▶ _WORKING DATA_:
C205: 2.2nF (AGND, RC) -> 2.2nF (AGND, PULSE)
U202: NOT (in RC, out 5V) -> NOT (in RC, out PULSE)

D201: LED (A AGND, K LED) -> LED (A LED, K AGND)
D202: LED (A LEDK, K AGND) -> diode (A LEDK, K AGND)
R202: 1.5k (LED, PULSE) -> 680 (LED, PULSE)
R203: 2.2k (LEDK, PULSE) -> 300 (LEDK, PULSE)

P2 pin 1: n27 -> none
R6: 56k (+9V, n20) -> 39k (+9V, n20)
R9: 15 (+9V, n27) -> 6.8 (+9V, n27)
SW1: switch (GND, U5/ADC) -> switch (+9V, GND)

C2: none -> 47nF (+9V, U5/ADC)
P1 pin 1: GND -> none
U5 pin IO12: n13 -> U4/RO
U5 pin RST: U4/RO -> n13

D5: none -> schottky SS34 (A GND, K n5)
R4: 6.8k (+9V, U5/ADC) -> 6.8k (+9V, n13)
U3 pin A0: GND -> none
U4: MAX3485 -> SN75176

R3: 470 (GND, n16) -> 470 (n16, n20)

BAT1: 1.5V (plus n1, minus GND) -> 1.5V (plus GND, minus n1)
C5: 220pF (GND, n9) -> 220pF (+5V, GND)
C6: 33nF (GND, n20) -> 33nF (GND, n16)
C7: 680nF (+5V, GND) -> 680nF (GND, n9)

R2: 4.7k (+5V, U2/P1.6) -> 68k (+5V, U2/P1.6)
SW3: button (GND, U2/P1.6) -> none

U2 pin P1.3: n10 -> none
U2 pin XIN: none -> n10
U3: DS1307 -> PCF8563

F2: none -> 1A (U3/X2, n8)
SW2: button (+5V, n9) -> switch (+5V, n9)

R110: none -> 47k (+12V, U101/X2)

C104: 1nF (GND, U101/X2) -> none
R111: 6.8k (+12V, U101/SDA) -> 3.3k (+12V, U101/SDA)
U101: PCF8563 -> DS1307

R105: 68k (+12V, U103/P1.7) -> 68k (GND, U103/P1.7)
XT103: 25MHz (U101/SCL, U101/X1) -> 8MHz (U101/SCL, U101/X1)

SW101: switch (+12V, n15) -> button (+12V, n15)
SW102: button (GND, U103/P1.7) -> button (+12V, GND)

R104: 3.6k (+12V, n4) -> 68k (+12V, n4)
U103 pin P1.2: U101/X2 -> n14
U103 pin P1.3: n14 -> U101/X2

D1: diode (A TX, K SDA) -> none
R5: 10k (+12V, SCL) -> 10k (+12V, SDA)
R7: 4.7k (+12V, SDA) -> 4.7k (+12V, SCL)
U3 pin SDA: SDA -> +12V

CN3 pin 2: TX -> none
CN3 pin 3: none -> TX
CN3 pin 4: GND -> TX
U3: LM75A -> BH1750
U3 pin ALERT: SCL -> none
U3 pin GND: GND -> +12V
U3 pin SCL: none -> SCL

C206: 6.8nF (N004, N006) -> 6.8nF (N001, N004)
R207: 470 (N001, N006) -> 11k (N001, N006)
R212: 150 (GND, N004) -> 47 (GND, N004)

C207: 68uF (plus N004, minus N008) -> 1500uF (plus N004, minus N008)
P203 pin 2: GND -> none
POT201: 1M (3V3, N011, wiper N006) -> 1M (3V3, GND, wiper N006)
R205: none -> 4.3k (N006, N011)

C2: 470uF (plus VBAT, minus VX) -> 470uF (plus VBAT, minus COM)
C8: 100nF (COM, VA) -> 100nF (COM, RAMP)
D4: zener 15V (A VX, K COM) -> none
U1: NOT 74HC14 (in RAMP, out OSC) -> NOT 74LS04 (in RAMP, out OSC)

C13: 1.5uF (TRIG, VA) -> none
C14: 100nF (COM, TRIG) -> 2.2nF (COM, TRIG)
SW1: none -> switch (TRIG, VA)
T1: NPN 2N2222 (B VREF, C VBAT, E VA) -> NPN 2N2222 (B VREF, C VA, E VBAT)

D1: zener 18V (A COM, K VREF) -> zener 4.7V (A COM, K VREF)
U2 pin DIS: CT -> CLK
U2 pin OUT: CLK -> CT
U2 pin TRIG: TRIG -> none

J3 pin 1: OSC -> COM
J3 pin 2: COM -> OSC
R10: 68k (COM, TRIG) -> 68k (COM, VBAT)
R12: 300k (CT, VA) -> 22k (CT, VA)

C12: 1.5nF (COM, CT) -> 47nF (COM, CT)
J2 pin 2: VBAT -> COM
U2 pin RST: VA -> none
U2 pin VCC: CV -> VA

▶ _ASSIGNED TASK_:
A word-for-word copy of the full listing is required.

▶ _EXERCISE RESULT_:
C205: 2.2nF (AGND, RC) -> 2.2nF (AGND, PULSE)
U202: NOT (in RC, out 5V) -> NOT (in RC, out PULSE)

D201: LED (A AGND, K LED) -> LED (A LED, K AGND)
D202: LED (A LEDK, K AGND) -> diode (A LEDK, K AGND)
R202: 1.5k (LED, PULSE) -> 680 (LED, PULSE)
R203: 2.2k (LEDK, PULSE) -> 300 (LEDK, PULSE)

P2 pin 1: n27 -> none
R6: 56k (+9V, n20) -> 39k (+9V, n20)
R9: 15 (+9V, n27) -> 6.8 (+9V, n27)
SW1: switch (GND, U5/ADC) -> switch (+9V, GND)

C2: none -> 47nF (+9V, U5/ADC)
P1 pin 1: GND -> none
U5 pin IO12: n13 -> U4/RO
U5 pin RST: U4/RO -> n13

D5: none -> schottky SS34 (A GND, K n5)
R4: 6.8k (+9V, U5/ADC) -> 6.8k (+9V, n13)
U3 pin A0: GND -> none
U4: MAX3485 -> SN75176

R3: 470 (GND, n16) -> 470 (n16, n20)

BAT1: 1.5V (plus n1, minus GND) -> 1.5V (plus GND, minus n1)
C5: 220pF (GND, n9) -> 220pF (+5V, GND)
C6: 33nF (GND, n20) -> 33nF (GND, n16)
C7: 680nF (+5V, GND) -> 680nF (GND, n9)

R2: 4.7k (+5V, U2/P1.6) -> 68k (+5V, U2/P1.6)
SW3: button (GND, U2/P1.6) -> none

U2 pin P1.3: n10 -> none
U2 pin XIN: none -> n10
U3: DS1307 -> PCF8563

F2: none -> 1A (U3/X2, n8)
SW2: button (+5V, n9) -> switch (+5V, n9)

R110: none -> 47k (+12V, U101/X2)

C104: 1nF (GND, U101/X2) -> none
R111: 6.8k (+12V, U101/SDA) -> 3.3k (+12V, U101/SDA)
U101: PCF8563 -> DS1307

R105: 68k (+12V, U103/P1.7) -> 68k (GND, U103/P1.7)
XT103: 25MHz (U101/SCL, U101/X1) -> 8MHz (U101/SCL, U101/X1)

SW101: switch (+12V, n15) -> button (+12V, n15)
SW102: button (GND, U103/P1.7) -> button (+12V, GND)

R104: 3.6k (+12V, n4) -> 68k (+12V, n4)
U103 pin P1.2: U101/X2 -> n14
U103 pin P1.3: n14 -> U101/X2

D1: diode (A TX, K SDA) -> none
R5: 10k (+12V, SCL) -> 10k (+12V, SDA)
R7: 4.7k (+12V, SDA) -> 4.7k (+12V, SCL)
U3 pin SDA: SDA -> +12V

CN3 pin 2: TX -> none
CN3 pin 3: none -> TX
CN3 pin 4: GND -> TX
U3: LM75A -> BH1750
U3 pin ALERT: SCL -> none
U3 pin GND: GND -> +12V
U3 pin SCL: none -> SCL

C206: 6.8nF (N004, N006) -> 6.8nF (N001, N004)
R207: 470 (N001, N006) -> 11k (N001, N006)
R212: 150 (GND, N004) -> 47 (GND, N004)

C207: 68uF (plus N004, minus N008) -> 1500uF (plus N004, minus N008)
P203 pin 2: GND -> none
POT201: 1M (3V3, N011, wiper N006) -> 1M (3V3, GND, wiper N006)
R205: none -> 4.3k (N006, N011)

C2: 470uF (plus VBAT, minus VX) -> 470uF (plus VBAT, minus COM)
C8: 100nF (COM, VA) -> 100nF (COM, RAMP)
D4: zener 15V (A VX, K COM) -> none
U1: NOT 74HC14 (in RAMP, out OSC) -> NOT 74LS04 (in RAMP, out OSC)

C13: 1.5uF (TRIG, VA) -> none
C14: 100nF (COM, TRIG) -> 2.2nF (COM, TRIG)
SW1: none -> switch (TRIG, VA)
T1: NPN 2N2222 (B VREF, C VBAT, E VA) -> NPN 2N2222 (B VREF, C VA, E VBAT)

D1: zener 18V (A COM, K VREF) -> zener 4.7V (A COM, K VREF)
U2 pin DIS: CT -> CLK
U2 pin OUT: CLK -> CT
U2 pin TRIG: TRIG -> none

J3 pin 1: OSC -> COM
J3 pin 2: COM -> OSC
R10: 68k (COM, TRIG) -> 68k (COM, VBAT)
R12: 300k (CT, VA) -> 22k (CT, VA)

C12: 1.5nF (COM, CT) -> 47nF (COM, CT)
J2 pin 2: VBAT -> COM
U2 pin RST: VA -> none
U2 pin VCC: CV -> VA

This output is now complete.